[Records drawn from a dataset]
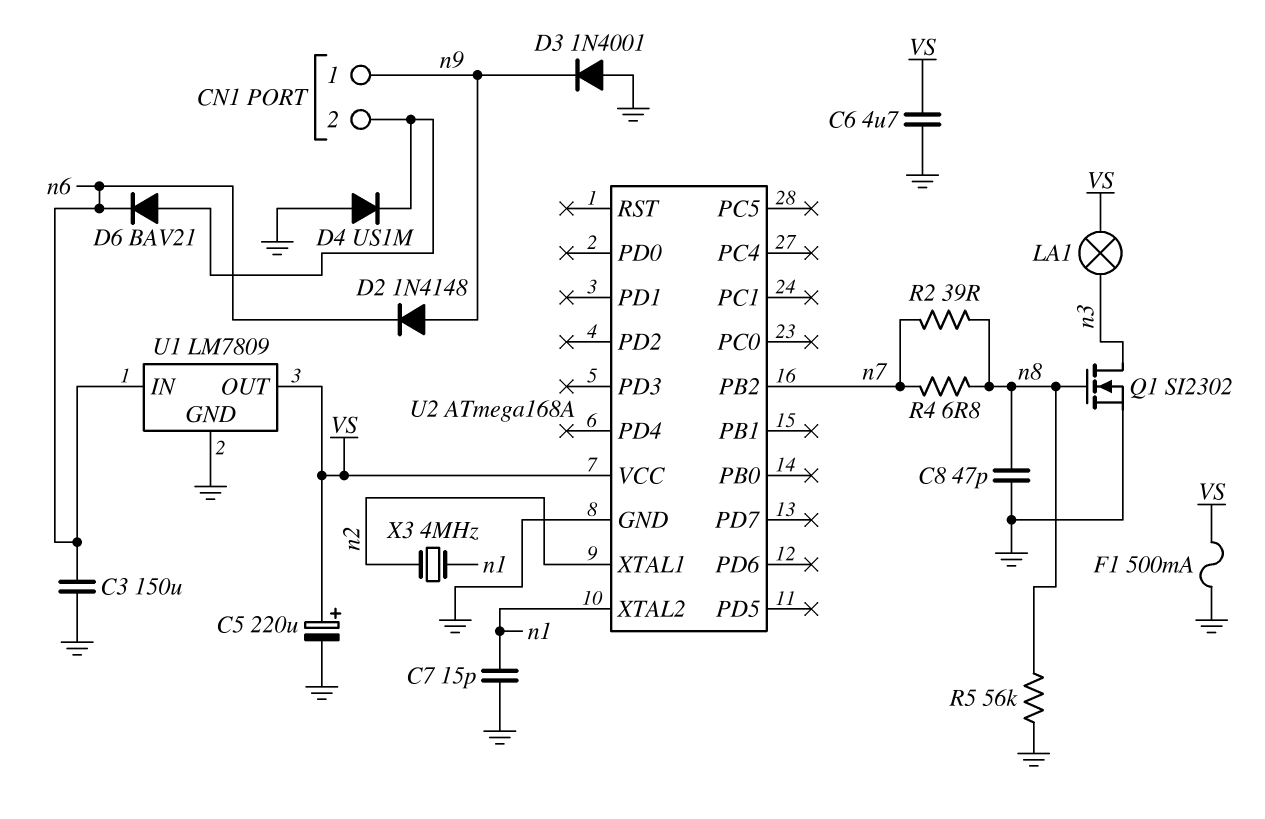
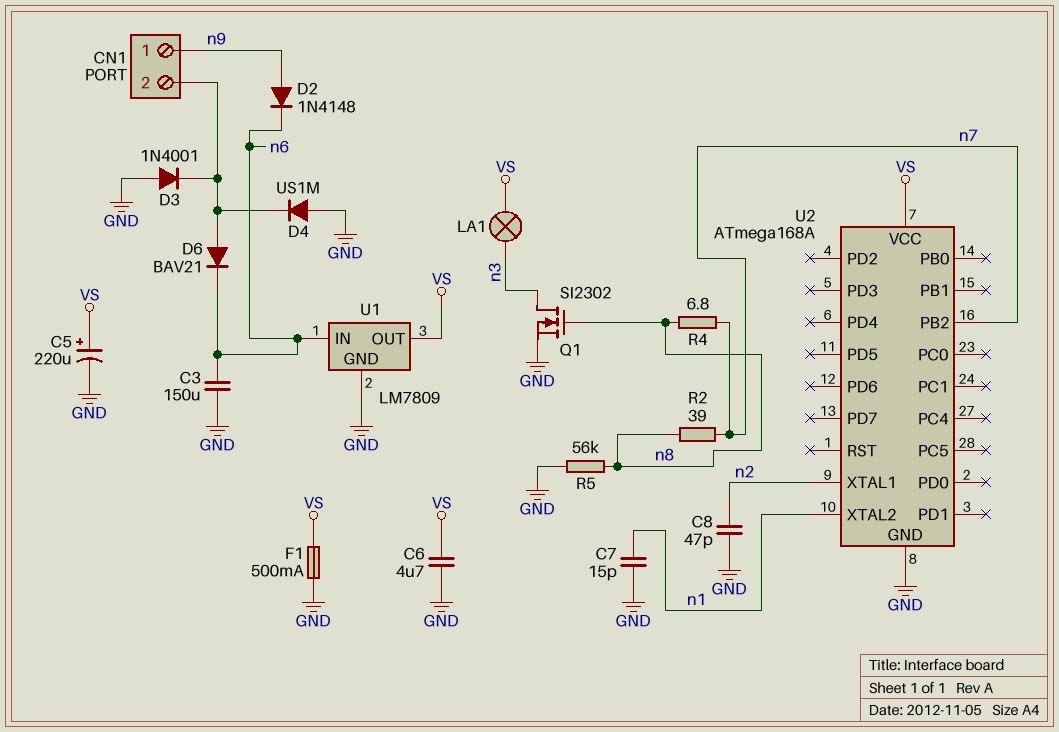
C8: 47pF (GND, n8) -> 47pF (GND, n2)
D3: diode 1N4001 (A GND, K n9) -> diode 1N4001 (A GND, K CN1/2)
X3: 4MHz (n1, n2) -> none

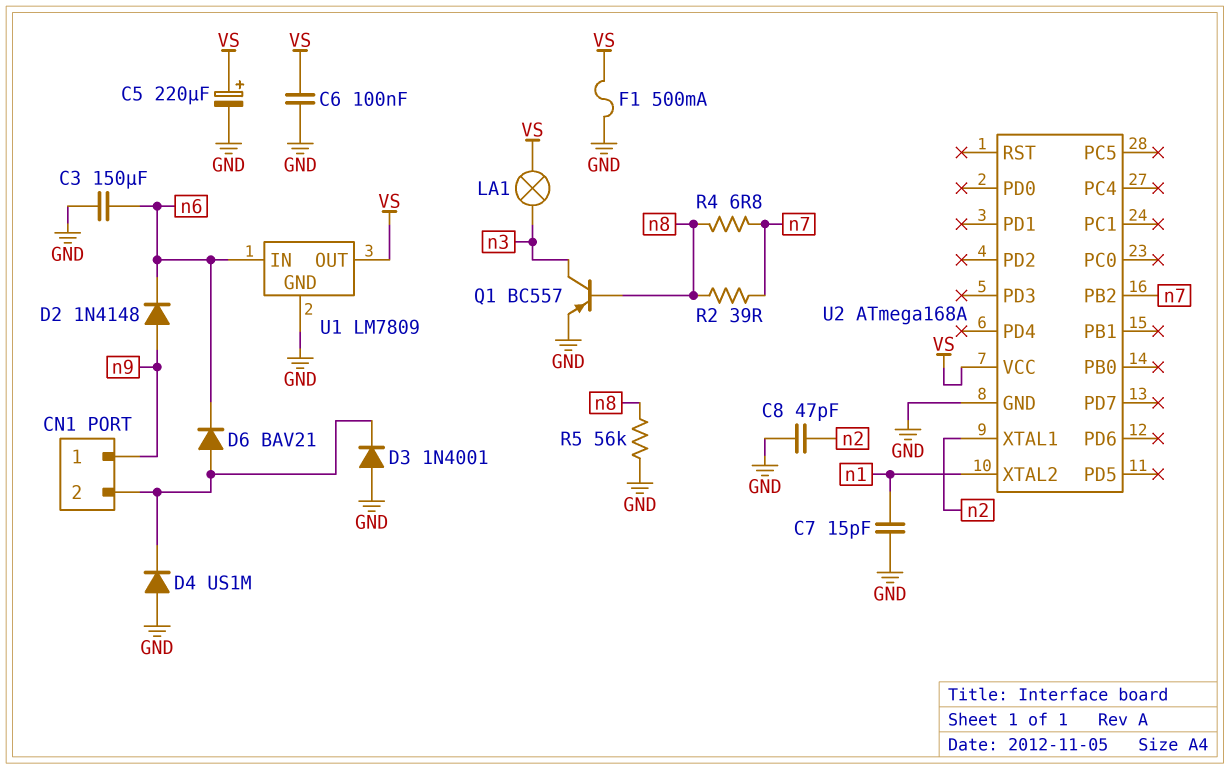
C6: 4.7uF (GND, VS) -> 100nF (GND, VS)
Q1: NMOS SI2302 (G n8, D n3, S GND) -> PNP BC557 (B n8, C n3, E GND)

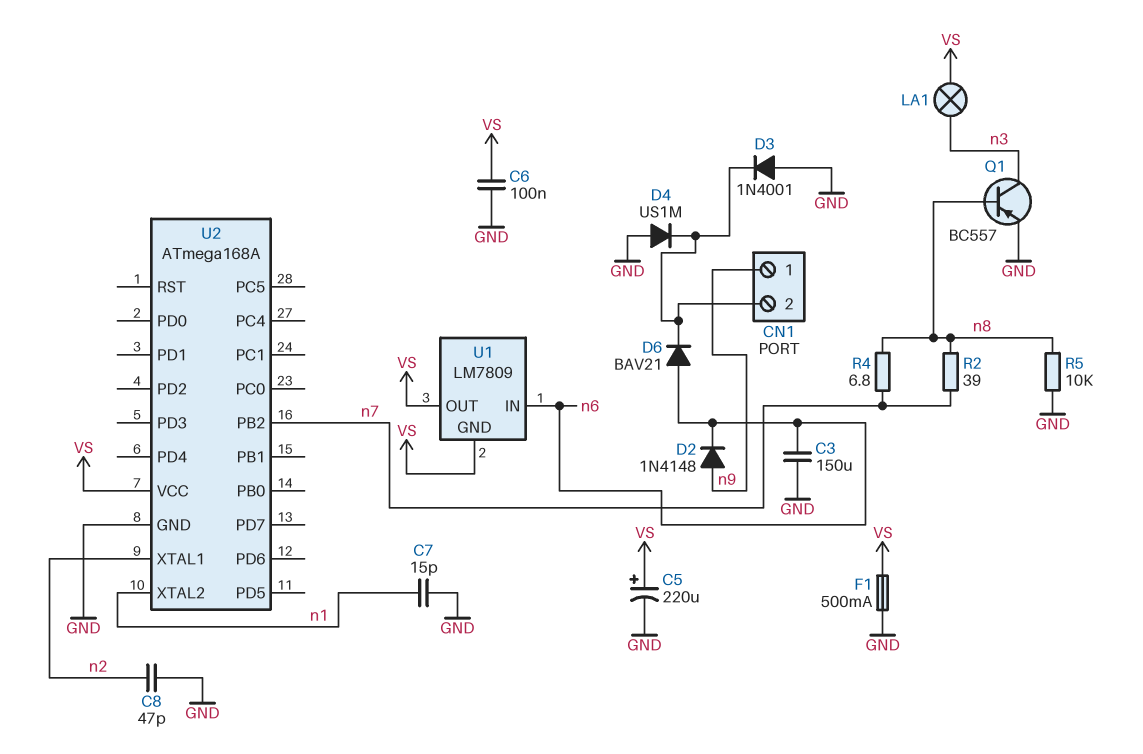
D6: diode BAV21 (A CN1/2, K n6) -> diode BAV21 (A n6, K CN1/2)
R5: 56k (GND, n8) -> 10k (GND, n8)
U1 pin GND: GND -> VS

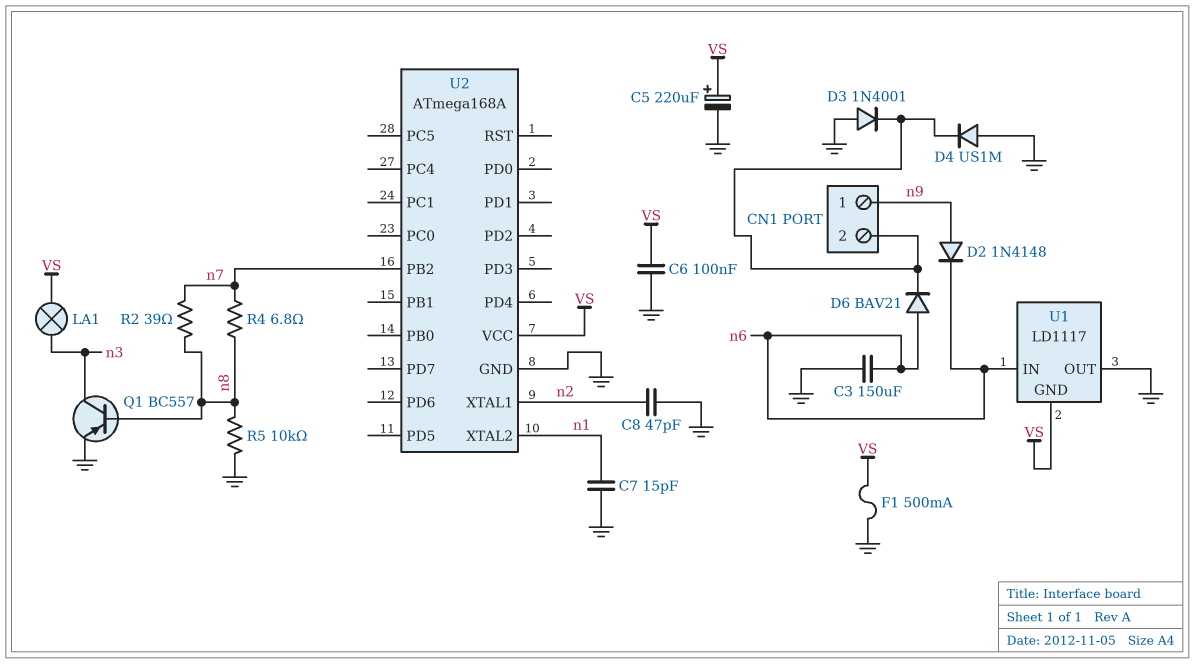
U1: LM7809 -> LD1117
U1 pin OUT: VS -> GND

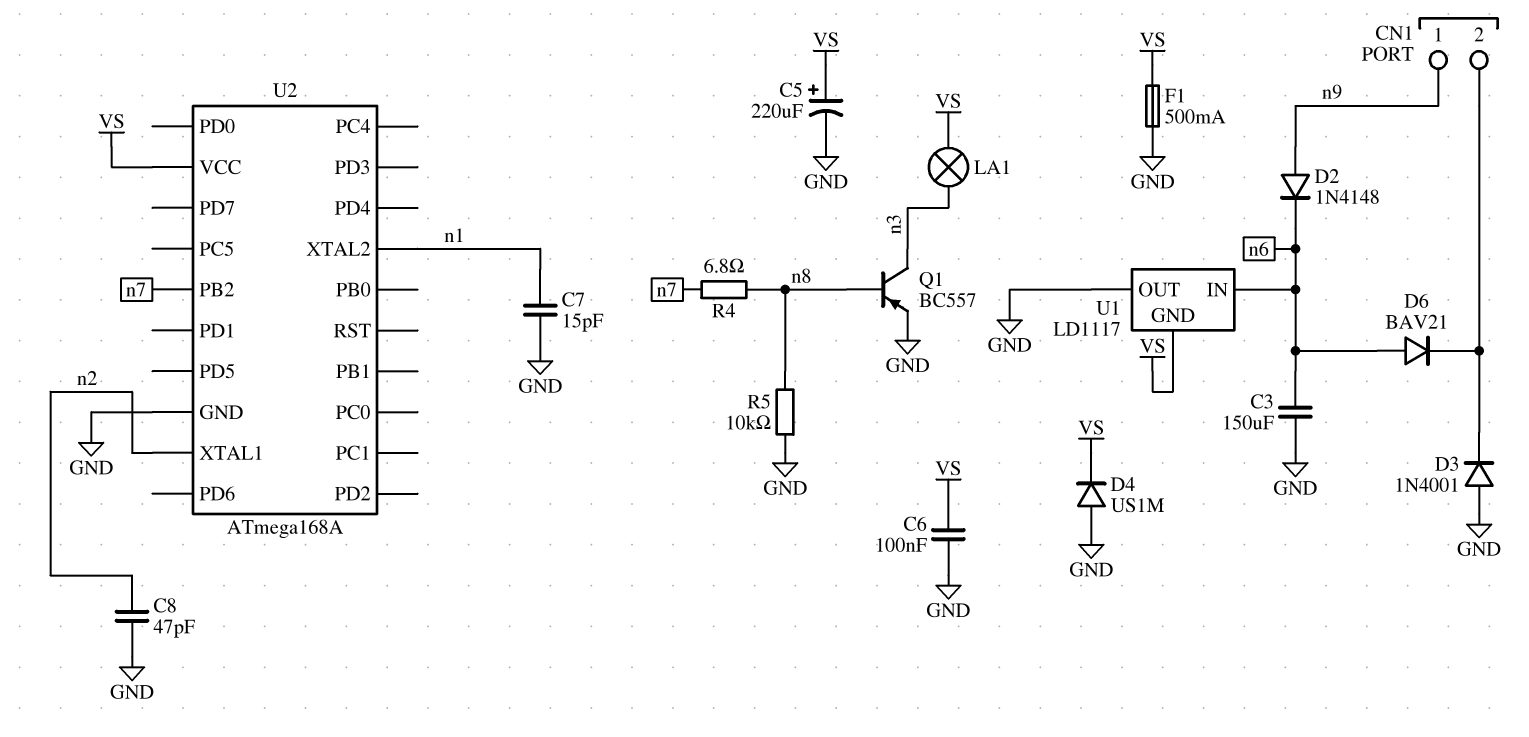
D4: diode US1M (A GND, K CN1/2) -> diode US1M (A GND, K VS)
R2: 39 (n7, n8) -> none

> _Aim of the exercise_:
For your answer, write out the data exactly and drop every picture.

> _Task answer_:
C8: 47pF (GND, n8) -> 47pF (GND, n2)
D3: diode 1N4001 (A GND, K n9) -> diode 1N4001 (A GND, K CN1/2)
X3: 4MHz (n1, n2) -> none

C6: 4.7uF (GND, VS) -> 100nF (GND, VS)
Q1: NMOS SI2302 (G n8, D n3, S GND) -> PNP BC557 (B n8, C n3, E GND)

D6: diode BAV21 (A CN1/2, K n6) -> diode BAV21 (A n6, K CN1/2)
R5: 56k (GND, n8) -> 10k (GND, n8)
U1 pin GND: GND -> VS

U1: LM7809 -> LD1117
U1 pin OUT: VS -> GND

D4: diode US1M (A GND, K CN1/2) -> diode US1M (A GND, K VS)
R2: 39 (n7, n8) -> none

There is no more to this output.